======== Data under study
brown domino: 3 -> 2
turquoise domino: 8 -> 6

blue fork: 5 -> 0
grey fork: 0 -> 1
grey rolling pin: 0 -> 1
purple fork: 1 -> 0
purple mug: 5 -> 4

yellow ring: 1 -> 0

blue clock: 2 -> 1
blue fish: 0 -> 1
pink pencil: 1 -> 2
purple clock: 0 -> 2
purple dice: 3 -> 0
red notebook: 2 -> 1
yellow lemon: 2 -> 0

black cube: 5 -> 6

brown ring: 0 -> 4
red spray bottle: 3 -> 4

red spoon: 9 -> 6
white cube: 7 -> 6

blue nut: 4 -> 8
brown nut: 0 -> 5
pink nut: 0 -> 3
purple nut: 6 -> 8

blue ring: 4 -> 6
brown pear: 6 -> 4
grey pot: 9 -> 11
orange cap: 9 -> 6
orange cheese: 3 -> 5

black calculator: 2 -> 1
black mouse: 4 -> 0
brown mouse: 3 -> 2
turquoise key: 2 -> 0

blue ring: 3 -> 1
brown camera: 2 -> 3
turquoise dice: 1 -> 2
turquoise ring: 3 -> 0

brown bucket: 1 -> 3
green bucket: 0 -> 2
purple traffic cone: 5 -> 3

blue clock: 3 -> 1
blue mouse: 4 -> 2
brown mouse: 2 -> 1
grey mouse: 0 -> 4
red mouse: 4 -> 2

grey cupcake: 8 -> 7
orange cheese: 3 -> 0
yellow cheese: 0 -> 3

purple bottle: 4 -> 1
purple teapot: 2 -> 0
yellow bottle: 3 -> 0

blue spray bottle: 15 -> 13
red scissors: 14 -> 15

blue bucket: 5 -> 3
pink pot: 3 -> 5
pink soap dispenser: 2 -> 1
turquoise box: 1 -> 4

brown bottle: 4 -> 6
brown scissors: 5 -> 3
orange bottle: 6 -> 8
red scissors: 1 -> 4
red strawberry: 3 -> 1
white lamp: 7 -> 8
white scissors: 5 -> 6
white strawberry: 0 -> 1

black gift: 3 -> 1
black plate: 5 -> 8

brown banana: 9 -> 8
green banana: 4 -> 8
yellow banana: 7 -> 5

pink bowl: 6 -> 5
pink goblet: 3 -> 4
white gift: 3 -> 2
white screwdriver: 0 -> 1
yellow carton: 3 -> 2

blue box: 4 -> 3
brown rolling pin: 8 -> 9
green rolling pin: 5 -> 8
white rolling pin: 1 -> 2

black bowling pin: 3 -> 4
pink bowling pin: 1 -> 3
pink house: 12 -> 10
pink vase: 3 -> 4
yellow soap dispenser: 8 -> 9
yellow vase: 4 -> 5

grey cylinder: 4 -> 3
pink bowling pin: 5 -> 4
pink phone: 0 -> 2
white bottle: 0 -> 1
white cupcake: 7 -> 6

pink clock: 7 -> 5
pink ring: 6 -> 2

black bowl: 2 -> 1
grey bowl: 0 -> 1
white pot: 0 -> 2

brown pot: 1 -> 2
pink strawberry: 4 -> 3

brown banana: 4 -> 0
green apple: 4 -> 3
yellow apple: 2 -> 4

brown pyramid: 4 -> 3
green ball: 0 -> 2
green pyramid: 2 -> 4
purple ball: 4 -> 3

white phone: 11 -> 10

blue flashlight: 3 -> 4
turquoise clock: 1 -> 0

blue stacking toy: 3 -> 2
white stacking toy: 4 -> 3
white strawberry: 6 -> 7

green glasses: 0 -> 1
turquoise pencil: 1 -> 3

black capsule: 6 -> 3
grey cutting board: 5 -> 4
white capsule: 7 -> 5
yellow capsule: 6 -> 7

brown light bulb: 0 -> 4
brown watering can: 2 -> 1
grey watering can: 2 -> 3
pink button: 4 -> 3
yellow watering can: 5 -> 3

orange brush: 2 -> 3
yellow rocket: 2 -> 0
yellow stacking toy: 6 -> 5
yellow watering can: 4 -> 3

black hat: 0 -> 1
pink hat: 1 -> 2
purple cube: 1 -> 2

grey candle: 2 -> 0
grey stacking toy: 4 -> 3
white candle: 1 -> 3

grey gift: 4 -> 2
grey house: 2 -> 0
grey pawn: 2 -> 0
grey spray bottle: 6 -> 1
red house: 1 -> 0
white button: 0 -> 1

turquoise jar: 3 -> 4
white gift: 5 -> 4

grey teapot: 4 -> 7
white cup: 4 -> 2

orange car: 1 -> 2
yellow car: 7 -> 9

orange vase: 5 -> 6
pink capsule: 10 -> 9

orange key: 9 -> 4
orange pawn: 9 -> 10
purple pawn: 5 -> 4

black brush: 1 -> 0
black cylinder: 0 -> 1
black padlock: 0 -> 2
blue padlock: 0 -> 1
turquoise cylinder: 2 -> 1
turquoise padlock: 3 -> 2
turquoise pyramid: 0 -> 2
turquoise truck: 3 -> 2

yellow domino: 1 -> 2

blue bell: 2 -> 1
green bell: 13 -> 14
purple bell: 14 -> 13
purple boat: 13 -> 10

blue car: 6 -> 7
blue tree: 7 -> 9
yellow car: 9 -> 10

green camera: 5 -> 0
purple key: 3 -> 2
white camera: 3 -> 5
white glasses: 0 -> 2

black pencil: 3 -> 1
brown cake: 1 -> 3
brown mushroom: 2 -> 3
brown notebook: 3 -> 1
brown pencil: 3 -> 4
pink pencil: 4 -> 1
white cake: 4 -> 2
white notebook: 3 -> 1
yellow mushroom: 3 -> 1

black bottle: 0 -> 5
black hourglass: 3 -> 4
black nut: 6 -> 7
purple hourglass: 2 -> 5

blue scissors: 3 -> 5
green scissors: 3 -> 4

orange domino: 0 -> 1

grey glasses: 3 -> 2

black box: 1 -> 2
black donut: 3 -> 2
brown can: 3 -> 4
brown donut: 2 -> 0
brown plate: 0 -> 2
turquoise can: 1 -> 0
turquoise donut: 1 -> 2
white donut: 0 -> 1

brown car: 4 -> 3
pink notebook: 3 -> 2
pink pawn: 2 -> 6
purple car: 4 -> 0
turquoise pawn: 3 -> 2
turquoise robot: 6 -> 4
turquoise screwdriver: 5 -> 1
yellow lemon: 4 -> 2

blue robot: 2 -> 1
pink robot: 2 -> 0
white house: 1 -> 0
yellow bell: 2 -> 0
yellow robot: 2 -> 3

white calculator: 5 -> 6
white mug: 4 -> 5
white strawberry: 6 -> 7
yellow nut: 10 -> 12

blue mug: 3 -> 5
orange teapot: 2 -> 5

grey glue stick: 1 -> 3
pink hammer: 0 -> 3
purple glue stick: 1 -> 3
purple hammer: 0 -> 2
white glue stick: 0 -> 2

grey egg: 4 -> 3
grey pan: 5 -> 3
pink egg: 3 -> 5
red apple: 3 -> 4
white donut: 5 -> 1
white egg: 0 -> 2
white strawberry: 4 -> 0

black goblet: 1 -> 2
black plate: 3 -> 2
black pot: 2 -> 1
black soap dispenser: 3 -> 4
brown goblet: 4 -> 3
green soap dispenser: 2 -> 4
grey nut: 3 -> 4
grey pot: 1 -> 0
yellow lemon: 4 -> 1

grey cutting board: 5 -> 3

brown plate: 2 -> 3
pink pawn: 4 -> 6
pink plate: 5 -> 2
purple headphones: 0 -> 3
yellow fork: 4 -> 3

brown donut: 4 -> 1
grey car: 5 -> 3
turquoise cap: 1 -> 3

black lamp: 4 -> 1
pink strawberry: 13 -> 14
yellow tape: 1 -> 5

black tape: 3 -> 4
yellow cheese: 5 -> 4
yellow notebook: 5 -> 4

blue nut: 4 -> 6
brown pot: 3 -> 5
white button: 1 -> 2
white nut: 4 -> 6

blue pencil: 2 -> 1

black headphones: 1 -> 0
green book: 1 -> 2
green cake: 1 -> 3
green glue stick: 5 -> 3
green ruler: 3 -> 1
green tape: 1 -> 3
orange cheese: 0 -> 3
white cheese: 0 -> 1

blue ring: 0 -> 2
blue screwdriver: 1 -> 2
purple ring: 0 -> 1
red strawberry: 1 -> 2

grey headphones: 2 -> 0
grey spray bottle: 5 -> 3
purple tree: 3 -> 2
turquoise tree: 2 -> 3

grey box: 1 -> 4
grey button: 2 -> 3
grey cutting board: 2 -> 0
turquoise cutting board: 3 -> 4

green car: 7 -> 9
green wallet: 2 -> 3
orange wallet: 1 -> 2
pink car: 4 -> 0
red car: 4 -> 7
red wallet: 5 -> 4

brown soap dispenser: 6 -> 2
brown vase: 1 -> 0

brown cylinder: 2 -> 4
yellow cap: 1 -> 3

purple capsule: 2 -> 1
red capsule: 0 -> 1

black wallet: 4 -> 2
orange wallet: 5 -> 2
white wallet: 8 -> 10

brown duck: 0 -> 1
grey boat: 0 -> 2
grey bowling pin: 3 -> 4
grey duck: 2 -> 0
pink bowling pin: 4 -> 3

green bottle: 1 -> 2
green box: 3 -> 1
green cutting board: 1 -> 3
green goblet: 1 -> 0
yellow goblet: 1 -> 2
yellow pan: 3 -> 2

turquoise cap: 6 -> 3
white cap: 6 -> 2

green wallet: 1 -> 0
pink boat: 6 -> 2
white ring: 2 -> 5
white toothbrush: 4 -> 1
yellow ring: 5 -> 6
================
### To do
A single number, please: how many lines in the data above contain the string "glue"?

### Result of the task
4